[Start of Attachment]

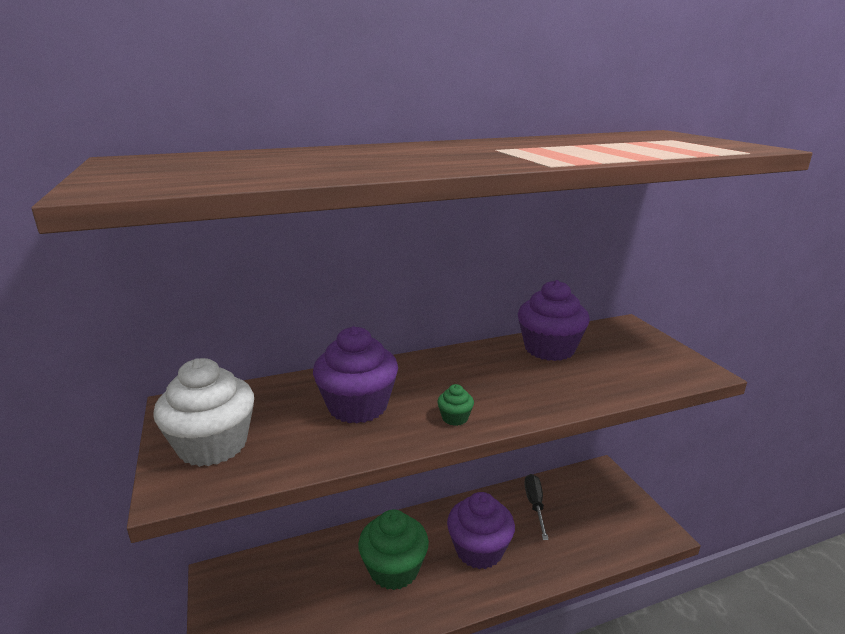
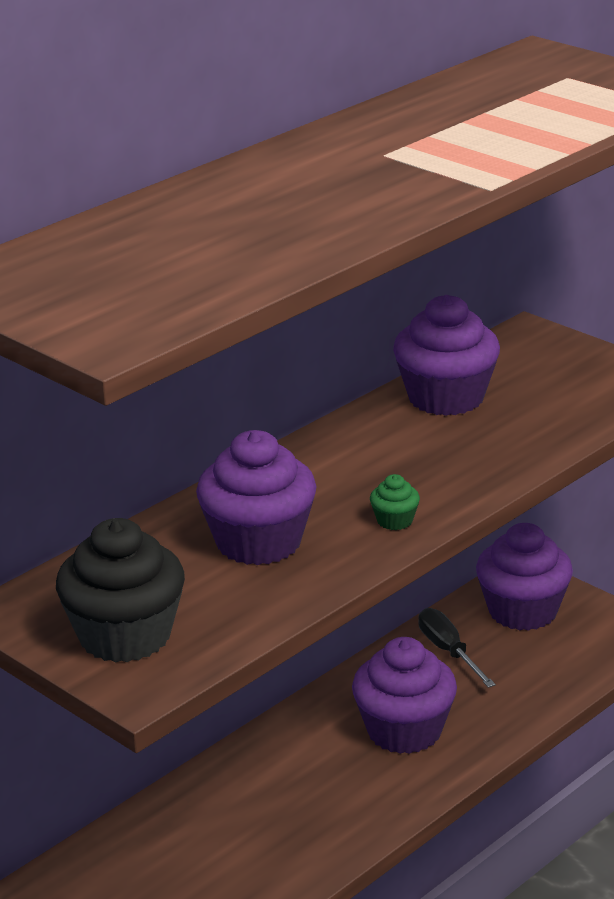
camera: 25 degrees left, 5 degrees up
(213, 445) = (125, 636): white cupcake -> black cupcake
(394, 569) = (301, 791): green cupcake -> none
(592, 493) = (523, 611): none -> purple cupcake

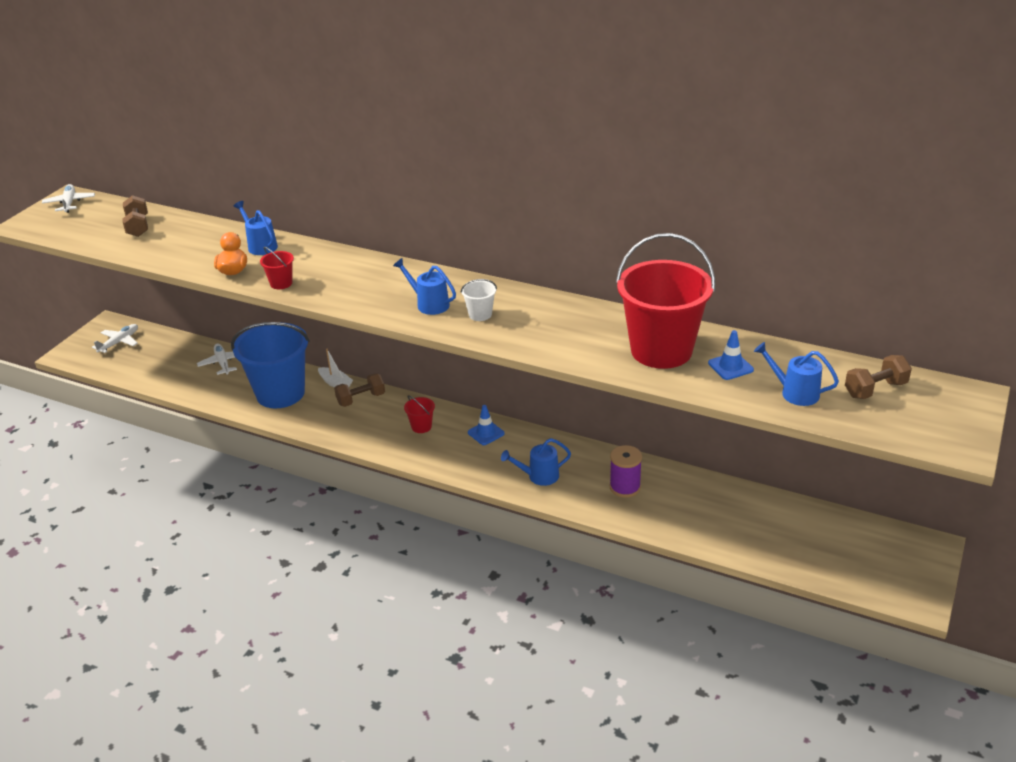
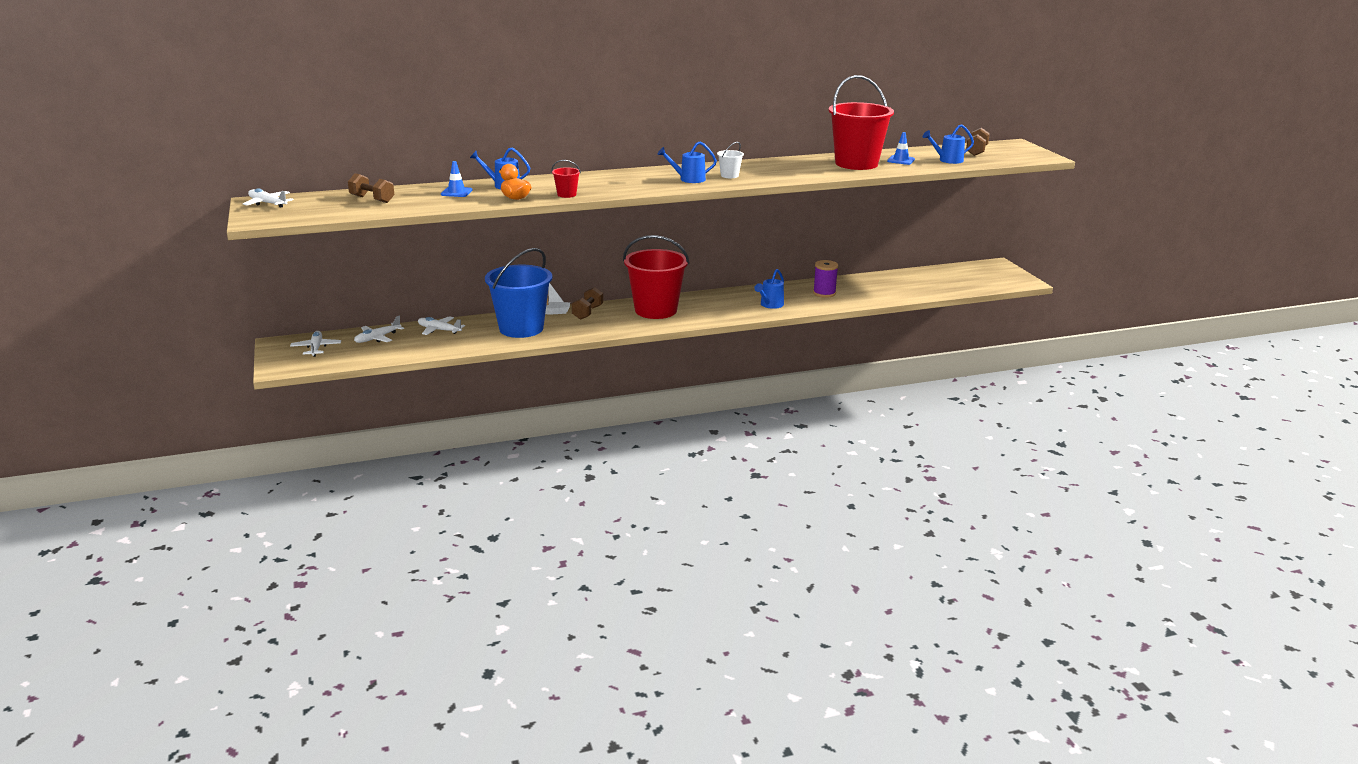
camera: 45 degrees left, 10 degrees down
(171, 351) = (378, 338): none -> white plane
(421, 426) = (655, 310): red bucket -> red bucket, size x2.49
(486, 433) = (702, 300): blue traffic cone -> blue traffic cone (456, 192)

[End of Attachment]

» **ASSIGNMENT**
Copy the records above exactly. Do not carry any picture into the copy.

» **SOLUTION TO THIS EXERCISE**
camera: 25 degrees left, 5 degrees up
(213, 445) = (125, 636): white cupcake -> black cupcake
(394, 569) = (301, 791): green cupcake -> none
(592, 493) = (523, 611): none -> purple cupcake

camera: 45 degrees left, 10 degrees down
(171, 351) = (378, 338): none -> white plane
(421, 426) = (655, 310): red bucket -> red bucket, size x2.49
(486, 433) = (702, 300): blue traffic cone -> blue traffic cone (456, 192)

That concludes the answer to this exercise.